To complete the exercise, write out all the data exactly.

==== The data ====

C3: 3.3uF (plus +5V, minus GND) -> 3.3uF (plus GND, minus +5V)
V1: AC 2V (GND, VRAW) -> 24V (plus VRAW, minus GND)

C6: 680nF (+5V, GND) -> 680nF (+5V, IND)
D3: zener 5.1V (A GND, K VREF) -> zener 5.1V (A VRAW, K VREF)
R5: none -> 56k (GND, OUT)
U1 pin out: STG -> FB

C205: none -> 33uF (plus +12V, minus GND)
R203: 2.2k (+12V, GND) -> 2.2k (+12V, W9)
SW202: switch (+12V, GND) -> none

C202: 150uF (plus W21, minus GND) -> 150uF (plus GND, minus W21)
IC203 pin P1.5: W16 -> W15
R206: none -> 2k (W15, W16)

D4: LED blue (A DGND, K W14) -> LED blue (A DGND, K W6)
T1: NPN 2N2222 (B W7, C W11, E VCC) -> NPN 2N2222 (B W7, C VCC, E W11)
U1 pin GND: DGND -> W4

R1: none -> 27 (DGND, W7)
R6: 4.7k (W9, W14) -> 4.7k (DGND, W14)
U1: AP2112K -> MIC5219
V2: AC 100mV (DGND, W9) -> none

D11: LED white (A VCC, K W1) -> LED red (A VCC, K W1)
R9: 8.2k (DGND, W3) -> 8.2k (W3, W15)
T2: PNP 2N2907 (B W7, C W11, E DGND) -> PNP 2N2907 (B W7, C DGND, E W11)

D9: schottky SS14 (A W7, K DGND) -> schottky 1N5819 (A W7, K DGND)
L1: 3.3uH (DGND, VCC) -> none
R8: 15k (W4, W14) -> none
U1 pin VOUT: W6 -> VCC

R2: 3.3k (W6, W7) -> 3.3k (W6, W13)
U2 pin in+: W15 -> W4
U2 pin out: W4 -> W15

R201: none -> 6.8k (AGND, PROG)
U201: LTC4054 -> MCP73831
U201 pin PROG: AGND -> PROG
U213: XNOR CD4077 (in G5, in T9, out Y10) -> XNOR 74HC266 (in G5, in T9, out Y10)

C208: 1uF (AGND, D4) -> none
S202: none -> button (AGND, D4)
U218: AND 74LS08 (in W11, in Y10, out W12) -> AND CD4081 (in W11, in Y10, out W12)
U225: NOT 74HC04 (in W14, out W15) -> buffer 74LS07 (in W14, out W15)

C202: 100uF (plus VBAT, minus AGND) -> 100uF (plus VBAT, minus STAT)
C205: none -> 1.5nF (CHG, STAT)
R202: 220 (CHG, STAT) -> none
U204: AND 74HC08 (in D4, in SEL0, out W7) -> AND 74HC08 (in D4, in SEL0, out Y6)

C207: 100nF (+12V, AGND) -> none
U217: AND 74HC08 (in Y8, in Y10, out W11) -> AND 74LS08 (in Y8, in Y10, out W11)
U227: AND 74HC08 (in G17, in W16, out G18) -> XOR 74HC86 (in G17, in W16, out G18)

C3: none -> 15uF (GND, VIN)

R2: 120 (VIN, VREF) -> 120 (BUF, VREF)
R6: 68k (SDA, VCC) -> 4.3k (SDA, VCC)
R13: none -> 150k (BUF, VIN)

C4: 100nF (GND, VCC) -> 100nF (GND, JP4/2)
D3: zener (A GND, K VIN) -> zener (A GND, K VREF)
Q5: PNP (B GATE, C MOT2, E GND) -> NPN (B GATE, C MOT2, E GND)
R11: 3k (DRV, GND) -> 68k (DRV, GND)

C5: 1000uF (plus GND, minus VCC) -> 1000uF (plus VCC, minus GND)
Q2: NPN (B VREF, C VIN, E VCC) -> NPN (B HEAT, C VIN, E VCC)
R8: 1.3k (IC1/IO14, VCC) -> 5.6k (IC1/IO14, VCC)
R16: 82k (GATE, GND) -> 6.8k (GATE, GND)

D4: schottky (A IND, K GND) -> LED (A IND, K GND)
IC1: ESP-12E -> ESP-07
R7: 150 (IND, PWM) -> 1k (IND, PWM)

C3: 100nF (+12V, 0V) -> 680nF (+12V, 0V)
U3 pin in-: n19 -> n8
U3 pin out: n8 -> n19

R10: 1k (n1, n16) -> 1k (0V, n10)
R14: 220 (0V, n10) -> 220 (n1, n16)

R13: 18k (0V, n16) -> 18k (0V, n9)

====

Answer space:
C3: 3.3uF (plus +5V, minus GND) -> 3.3uF (plus GND, minus +5V)
V1: AC 2V (GND, VRAW) -> 24V (plus VRAW, minus GND)

C6: 680nF (+5V, GND) -> 680nF (+5V, IND)
D3: zener 5.1V (A GND, K VREF) -> zener 5.1V (A VRAW, K VREF)
R5: none -> 56k (GND, OUT)
U1 pin out: STG -> FB

C205: none -> 33uF (plus +12V, minus GND)
R203: 2.2k (+12V, GND) -> 2.2k (+12V, W9)
SW202: switch (+12V, GND) -> none

C202: 150uF (plus W21, minus GND) -> 150uF (plus GND, minus W21)
IC203 pin P1.5: W16 -> W15
R206: none -> 2k (W15, W16)

D4: LED blue (A DGND, K W14) -> LED blue (A DGND, K W6)
T1: NPN 2N2222 (B W7, C W11, E VCC) -> NPN 2N2222 (B W7, C VCC, E W11)
U1 pin GND: DGND -> W4

R1: none -> 27 (DGND, W7)
R6: 4.7k (W9, W14) -> 4.7k (DGND, W14)
U1: AP2112K -> MIC5219
V2: AC 100mV (DGND, W9) -> none

D11: LED white (A VCC, K W1) -> LED red (A VCC, K W1)
R9: 8.2k (DGND, W3) -> 8.2k (W3, W15)
T2: PNP 2N2907 (B W7, C W11, E DGND) -> PNP 2N2907 (B W7, C DGND, E W11)

D9: schottky SS14 (A W7, K DGND) -> schottky 1N5819 (A W7, K DGND)
L1: 3.3uH (DGND, VCC) -> none
R8: 15k (W4, W14) -> none
U1 pin VOUT: W6 -> VCC

R2: 3.3k (W6, W7) -> 3.3k (W6, W13)
U2 pin in+: W15 -> W4
U2 pin out: W4 -> W15

R201: none -> 6.8k (AGND, PROG)
U201: LTC4054 -> MCP73831
U201 pin PROG: AGND -> PROG
U213: XNOR CD4077 (in G5, in T9, out Y10) -> XNOR 74HC266 (in G5, in T9, out Y10)

C208: 1uF (AGND, D4) -> none
S202: none -> button (AGND, D4)
U218: AND 74LS08 (in W11, in Y10, out W12) -> AND CD4081 (in W11, in Y10, out W12)
U225: NOT 74HC04 (in W14, out W15) -> buffer 74LS07 (in W14, out W15)

C202: 100uF (plus VBAT, minus AGND) -> 100uF (plus VBAT, minus STAT)
C205: none -> 1.5nF (CHG, STAT)
R202: 220 (CHG, STAT) -> none
U204: AND 74HC08 (in D4, in SEL0, out W7) -> AND 74HC08 (in D4, in SEL0, out Y6)

C207: 100nF (+12V, AGND) -> none
U217: AND 74HC08 (in Y8, in Y10, out W11) -> AND 74LS08 (in Y8, in Y10, out W11)
U227: AND 74HC08 (in G17, in W16, out G18) -> XOR 74HC86 (in G17, in W16, out G18)

C3: none -> 15uF (GND, VIN)

R2: 120 (VIN, VREF) -> 120 (BUF, VREF)
R6: 68k (SDA, VCC) -> 4.3k (SDA, VCC)
R13: none -> 150k (BUF, VIN)

C4: 100nF (GND, VCC) -> 100nF (GND, JP4/2)
D3: zener (A GND, K VIN) -> zener (A GND, K VREF)
Q5: PNP (B GATE, C MOT2, E GND) -> NPN (B GATE, C MOT2, E GND)
R11: 3k (DRV, GND) -> 68k (DRV, GND)

C5: 1000uF (plus GND, minus VCC) -> 1000uF (plus VCC, minus GND)
Q2: NPN (B VREF, C VIN, E VCC) -> NPN (B HEAT, C VIN, E VCC)
R8: 1.3k (IC1/IO14, VCC) -> 5.6k (IC1/IO14, VCC)
R16: 82k (GATE, GND) -> 6.8k (GATE, GND)

D4: schottky (A IND, K GND) -> LED (A IND, K GND)
IC1: ESP-12E -> ESP-07
R7: 150 (IND, PWM) -> 1k (IND, PWM)

C3: 100nF (+12V, 0V) -> 680nF (+12V, 0V)
U3 pin in-: n19 -> n8
U3 pin out: n8 -> n19

R10: 1k (n1, n16) -> 1k (0V, n10)
R14: 220 (0V, n10) -> 220 (n1, n16)

R13: 18k (0V, n16) -> 18k (0V, n9)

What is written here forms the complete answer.